[Dataset excerpts Boundary: Start]

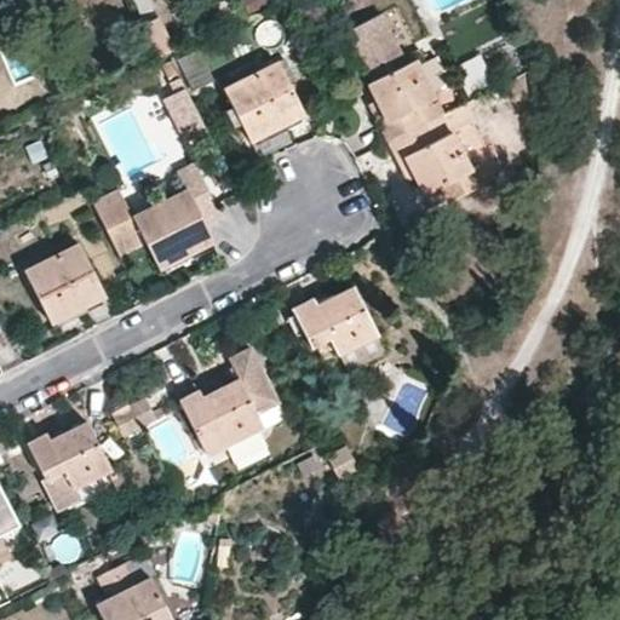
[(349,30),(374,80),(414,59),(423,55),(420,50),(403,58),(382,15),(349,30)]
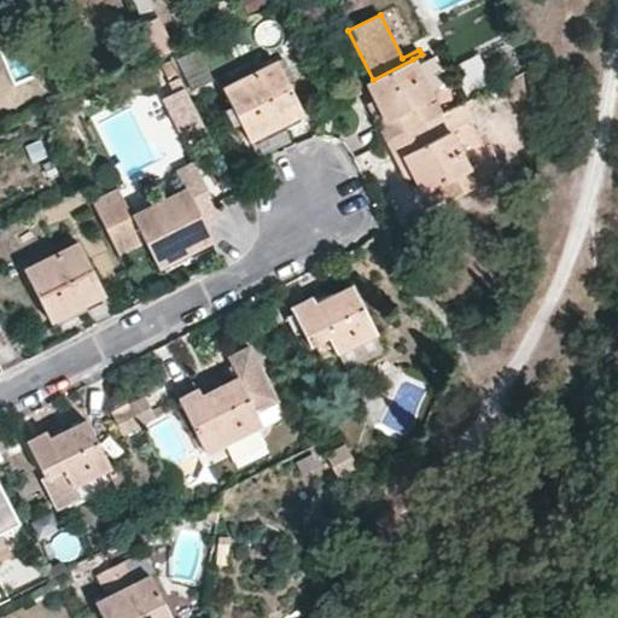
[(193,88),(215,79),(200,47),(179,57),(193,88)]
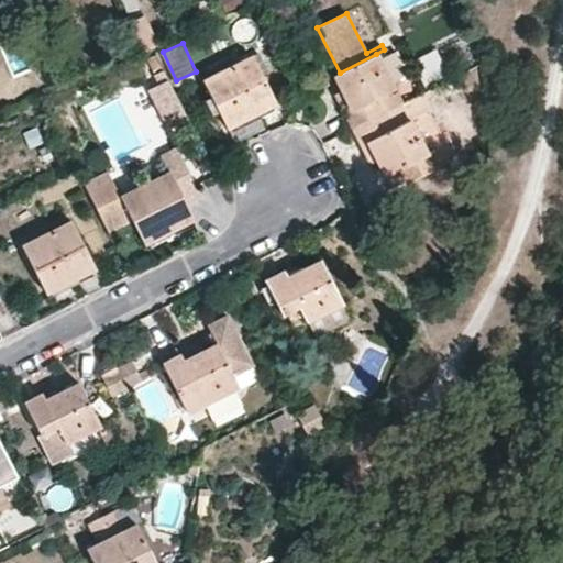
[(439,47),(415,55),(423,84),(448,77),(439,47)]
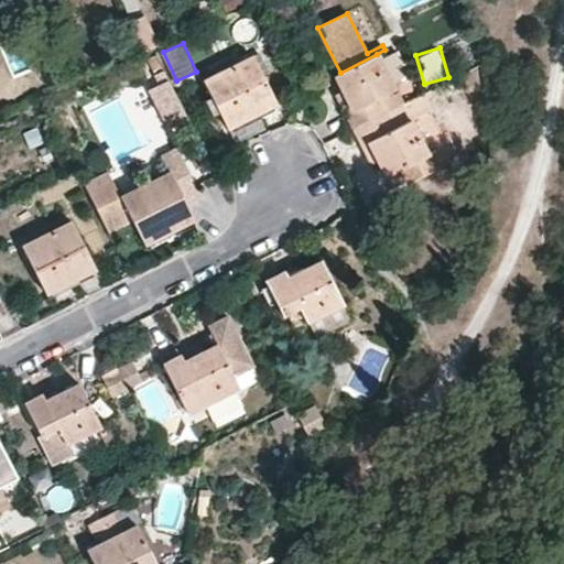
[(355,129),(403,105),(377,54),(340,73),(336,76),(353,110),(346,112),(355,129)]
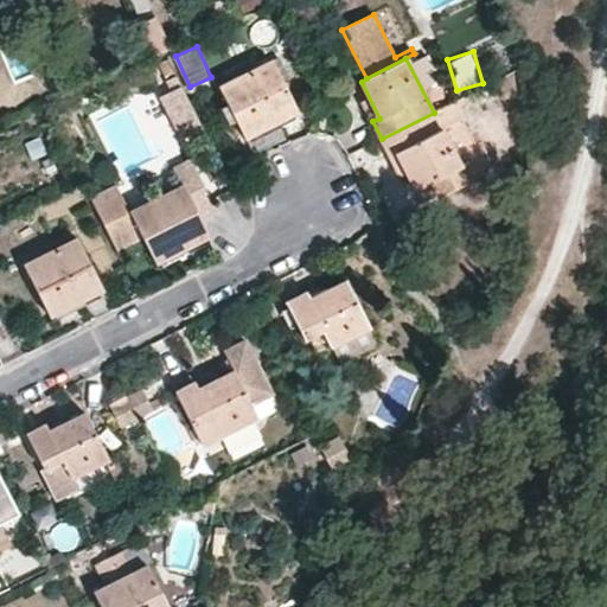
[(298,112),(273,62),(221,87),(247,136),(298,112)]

[Dataset excerpts Boundary: End]

Written task. What the response needs is every entry, repeated exactly, and none of the pictures.

Solution below.
[(349,30),(374,80),(414,59),(423,55),(420,50),(403,58),(382,15),(349,30)]
[(193,88),(215,79),(200,47),(179,57),(193,88)]
[(439,47),(415,55),(423,84),(448,77),(439,47)]
[(355,129),(403,105),(377,54),(340,73),(336,76),(353,110),(346,112),(355,129)]
[(298,112),(273,62),(221,87),(247,136),(298,112)]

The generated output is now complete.